TASK INSTRUCTIONS -
In the material below, find the line containing "camera: 15 degrees right, 25 degrees down" and the line containing "brown button [245,560,286,604]", then reproduce exactly both of them and every line between, and nothing else.

DATA RECORDS -

● ● ● ●

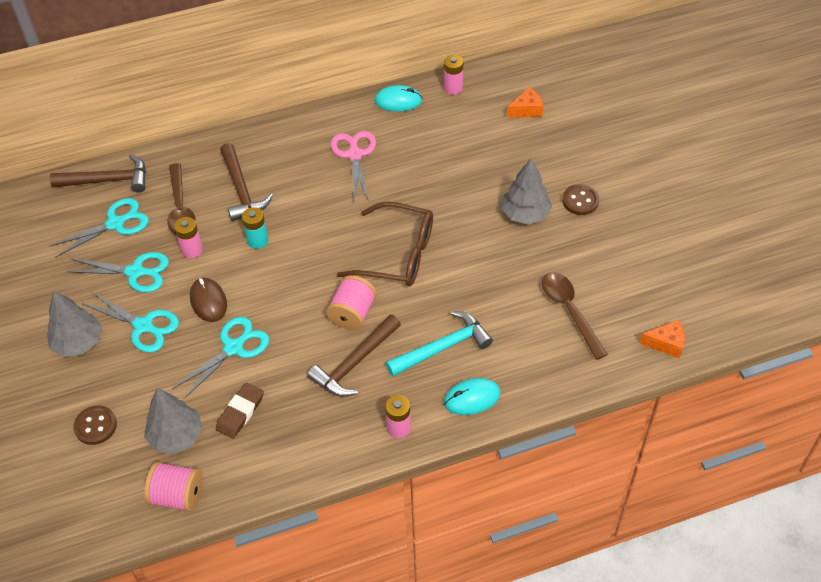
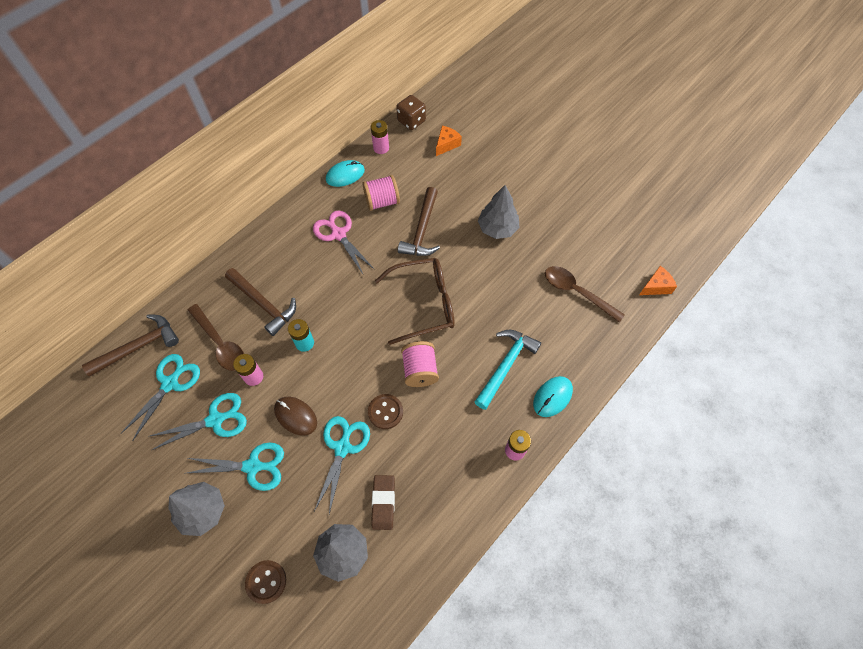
camera: 30 degrees left, 10 degrees up
pink spool [144,462,203,512] -> pink spool moved to [362,175,400,211]
brown hammer [307,314,401,397] -> brown hammer moved to [398,187,440,256]
brown button [562,184,599,215] -> brown button moved to [368,394,403,429]
none -> brown dice [396,95,426,130]

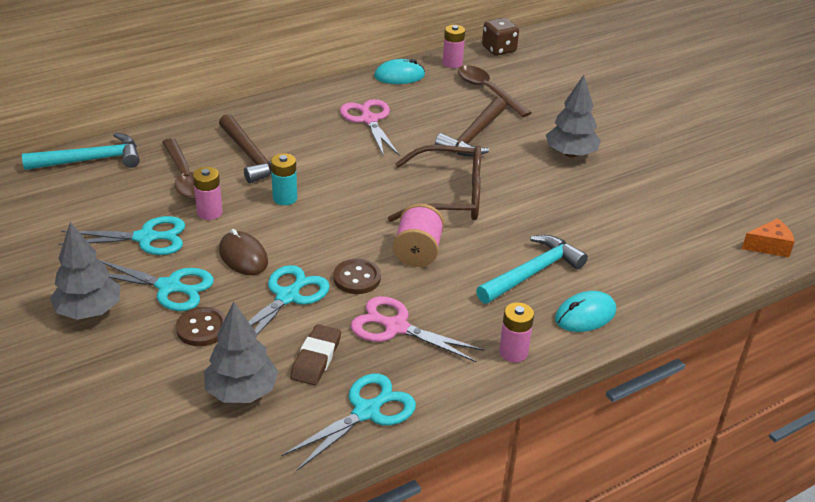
camera: 15 degrees right, 25 degrees down
brown hammer [82,314,179,376] -> turquoise hammer [22,133,140,170]
turquoise scissors [121,354,200,441] -> turquoise scissors moved to [281,374,416,471]
brown button [245,560,286,604] -> brown button moved to [176,307,226,346]
pink spool [362,175,400,211] -> none
orange cheese [436,126,462,156] -> none
brown spoon [545,266,625,323] -> brown spoon moved to [458,65,531,117]
none -> pink scissors [351,296,484,362]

● ● ● ●

TASK RESULT -
camera: 15 degrees right, 25 degrees down
brown hammer [82,314,179,376] -> turquoise hammer [22,133,140,170]
turquoise scissors [121,354,200,441] -> turquoise scissors moved to [281,374,416,471]
brown button [245,560,286,604] -> brown button moved to [176,307,226,346]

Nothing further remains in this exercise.